#### Data to examine
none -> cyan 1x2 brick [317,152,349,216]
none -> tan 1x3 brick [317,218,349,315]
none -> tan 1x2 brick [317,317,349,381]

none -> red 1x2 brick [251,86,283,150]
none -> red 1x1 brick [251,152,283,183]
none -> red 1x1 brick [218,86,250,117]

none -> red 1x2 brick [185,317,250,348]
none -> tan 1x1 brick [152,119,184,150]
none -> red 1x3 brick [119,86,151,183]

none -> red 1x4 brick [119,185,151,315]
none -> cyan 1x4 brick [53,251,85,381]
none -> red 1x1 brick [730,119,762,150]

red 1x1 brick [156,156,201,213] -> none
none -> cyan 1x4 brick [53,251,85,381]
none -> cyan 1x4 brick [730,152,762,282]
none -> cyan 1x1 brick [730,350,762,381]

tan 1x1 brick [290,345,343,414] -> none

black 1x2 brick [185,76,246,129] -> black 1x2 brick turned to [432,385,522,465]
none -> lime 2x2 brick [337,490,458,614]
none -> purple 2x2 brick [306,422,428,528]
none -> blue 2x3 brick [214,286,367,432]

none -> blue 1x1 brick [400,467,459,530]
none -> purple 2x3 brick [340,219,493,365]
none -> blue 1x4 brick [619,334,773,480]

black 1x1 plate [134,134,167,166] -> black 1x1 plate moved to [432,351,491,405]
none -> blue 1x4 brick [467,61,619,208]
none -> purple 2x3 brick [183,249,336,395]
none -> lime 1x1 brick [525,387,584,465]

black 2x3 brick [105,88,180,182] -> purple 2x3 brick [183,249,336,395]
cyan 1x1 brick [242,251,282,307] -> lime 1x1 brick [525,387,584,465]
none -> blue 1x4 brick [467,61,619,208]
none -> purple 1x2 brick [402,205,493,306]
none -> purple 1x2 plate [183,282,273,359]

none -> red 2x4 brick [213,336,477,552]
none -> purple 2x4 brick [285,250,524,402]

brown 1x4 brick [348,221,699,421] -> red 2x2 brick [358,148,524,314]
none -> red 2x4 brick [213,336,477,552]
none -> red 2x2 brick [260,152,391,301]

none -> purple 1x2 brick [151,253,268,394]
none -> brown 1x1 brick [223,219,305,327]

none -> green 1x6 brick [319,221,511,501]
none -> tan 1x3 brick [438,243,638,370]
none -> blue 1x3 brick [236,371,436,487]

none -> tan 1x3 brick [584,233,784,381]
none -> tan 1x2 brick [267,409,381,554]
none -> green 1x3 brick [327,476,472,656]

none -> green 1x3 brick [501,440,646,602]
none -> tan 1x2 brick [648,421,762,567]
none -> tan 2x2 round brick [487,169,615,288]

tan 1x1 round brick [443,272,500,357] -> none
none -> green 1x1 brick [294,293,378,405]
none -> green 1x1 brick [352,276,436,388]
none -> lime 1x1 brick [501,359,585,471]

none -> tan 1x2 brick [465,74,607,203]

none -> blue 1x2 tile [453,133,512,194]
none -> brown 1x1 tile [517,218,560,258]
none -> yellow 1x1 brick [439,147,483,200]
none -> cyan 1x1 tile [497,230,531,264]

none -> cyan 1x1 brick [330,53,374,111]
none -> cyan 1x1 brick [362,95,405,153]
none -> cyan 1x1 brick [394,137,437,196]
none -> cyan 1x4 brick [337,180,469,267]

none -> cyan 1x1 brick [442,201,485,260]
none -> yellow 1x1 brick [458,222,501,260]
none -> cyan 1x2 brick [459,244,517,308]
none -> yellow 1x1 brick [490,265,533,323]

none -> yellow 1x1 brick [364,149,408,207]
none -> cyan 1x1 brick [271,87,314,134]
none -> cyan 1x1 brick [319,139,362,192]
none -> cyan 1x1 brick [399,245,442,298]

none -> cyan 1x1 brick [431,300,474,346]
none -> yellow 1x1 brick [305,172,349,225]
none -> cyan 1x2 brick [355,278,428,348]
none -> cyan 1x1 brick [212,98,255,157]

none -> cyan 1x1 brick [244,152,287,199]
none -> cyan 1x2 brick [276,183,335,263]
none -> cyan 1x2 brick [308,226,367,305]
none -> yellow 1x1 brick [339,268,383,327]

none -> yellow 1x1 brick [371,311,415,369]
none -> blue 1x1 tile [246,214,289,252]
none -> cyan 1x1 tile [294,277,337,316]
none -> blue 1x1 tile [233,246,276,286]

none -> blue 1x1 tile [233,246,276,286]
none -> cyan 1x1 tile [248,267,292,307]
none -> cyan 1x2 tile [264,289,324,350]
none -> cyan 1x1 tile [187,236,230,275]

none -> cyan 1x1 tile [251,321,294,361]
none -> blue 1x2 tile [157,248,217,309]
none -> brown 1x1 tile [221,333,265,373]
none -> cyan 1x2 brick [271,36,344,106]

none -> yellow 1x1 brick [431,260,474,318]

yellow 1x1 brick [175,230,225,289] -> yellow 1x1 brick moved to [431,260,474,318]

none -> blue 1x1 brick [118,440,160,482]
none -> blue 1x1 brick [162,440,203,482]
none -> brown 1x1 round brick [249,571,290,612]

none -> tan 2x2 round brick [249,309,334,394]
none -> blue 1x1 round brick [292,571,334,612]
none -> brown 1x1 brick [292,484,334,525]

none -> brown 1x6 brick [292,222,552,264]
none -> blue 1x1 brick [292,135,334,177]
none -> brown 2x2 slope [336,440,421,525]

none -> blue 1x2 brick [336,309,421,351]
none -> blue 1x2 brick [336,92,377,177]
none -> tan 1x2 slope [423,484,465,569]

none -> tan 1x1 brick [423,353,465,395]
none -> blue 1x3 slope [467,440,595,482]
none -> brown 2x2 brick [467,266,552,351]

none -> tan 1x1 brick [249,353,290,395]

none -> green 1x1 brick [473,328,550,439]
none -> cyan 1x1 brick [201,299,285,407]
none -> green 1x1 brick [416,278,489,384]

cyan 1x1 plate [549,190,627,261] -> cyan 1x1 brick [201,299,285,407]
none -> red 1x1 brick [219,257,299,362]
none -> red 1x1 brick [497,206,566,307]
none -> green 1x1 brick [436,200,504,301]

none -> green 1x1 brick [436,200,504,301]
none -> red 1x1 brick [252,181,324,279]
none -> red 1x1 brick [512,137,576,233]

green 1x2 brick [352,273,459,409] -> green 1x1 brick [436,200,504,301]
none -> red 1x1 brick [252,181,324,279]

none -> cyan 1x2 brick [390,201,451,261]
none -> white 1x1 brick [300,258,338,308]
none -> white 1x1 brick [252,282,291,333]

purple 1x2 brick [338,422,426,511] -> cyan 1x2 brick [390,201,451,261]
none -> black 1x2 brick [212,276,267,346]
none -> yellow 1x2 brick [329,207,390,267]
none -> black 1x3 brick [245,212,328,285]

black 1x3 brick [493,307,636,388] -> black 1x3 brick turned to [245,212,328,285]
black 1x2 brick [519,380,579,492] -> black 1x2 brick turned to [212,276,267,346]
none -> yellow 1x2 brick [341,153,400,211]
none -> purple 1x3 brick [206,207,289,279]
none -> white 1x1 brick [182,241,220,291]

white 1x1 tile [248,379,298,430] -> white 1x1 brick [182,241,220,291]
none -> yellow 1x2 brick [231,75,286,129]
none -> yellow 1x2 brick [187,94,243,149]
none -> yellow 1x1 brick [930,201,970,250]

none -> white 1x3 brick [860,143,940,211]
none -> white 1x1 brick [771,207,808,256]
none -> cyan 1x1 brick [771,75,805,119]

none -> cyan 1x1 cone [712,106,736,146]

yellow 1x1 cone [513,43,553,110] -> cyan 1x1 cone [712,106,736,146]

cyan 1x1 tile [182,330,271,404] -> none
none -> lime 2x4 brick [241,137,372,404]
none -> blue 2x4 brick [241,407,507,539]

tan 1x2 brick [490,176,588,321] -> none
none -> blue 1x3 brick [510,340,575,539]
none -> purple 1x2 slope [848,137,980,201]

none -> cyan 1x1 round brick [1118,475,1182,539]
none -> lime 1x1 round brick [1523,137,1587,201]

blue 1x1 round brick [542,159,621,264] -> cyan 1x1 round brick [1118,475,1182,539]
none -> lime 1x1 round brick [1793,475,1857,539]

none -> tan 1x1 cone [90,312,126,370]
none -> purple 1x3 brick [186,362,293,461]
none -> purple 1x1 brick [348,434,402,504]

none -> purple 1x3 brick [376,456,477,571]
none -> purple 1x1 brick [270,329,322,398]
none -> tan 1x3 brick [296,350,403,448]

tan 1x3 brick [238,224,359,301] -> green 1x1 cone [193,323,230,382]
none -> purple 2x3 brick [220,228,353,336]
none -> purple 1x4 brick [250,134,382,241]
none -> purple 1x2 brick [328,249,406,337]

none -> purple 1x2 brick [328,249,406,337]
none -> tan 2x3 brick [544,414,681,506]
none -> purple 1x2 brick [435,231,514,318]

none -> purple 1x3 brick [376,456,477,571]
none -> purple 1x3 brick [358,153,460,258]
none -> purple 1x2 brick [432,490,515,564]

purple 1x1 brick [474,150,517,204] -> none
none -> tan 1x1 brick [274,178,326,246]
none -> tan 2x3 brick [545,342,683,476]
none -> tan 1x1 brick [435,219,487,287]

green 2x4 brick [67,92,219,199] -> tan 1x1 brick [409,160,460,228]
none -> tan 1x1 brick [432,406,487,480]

#### The problem
For the listing above, print only the lines starting at the line containing "none -> yellow 1x1 brick [458,222,501,260]" and ending at the line containing "none -> cyan 1x2 brick [276,183,335,263]", exactly, both included.

#### Your solution
none -> yellow 1x1 brick [458,222,501,260]
none -> cyan 1x2 brick [459,244,517,308]
none -> yellow 1x1 brick [490,265,533,323]

none -> yellow 1x1 brick [364,149,408,207]
none -> cyan 1x1 brick [271,87,314,134]
none -> cyan 1x1 brick [319,139,362,192]
none -> cyan 1x1 brick [399,245,442,298]

none -> cyan 1x1 brick [431,300,474,346]
none -> yellow 1x1 brick [305,172,349,225]
none -> cyan 1x2 brick [355,278,428,348]
none -> cyan 1x1 brick [212,98,255,157]

none -> cyan 1x1 brick [244,152,287,199]
none -> cyan 1x2 brick [276,183,335,263]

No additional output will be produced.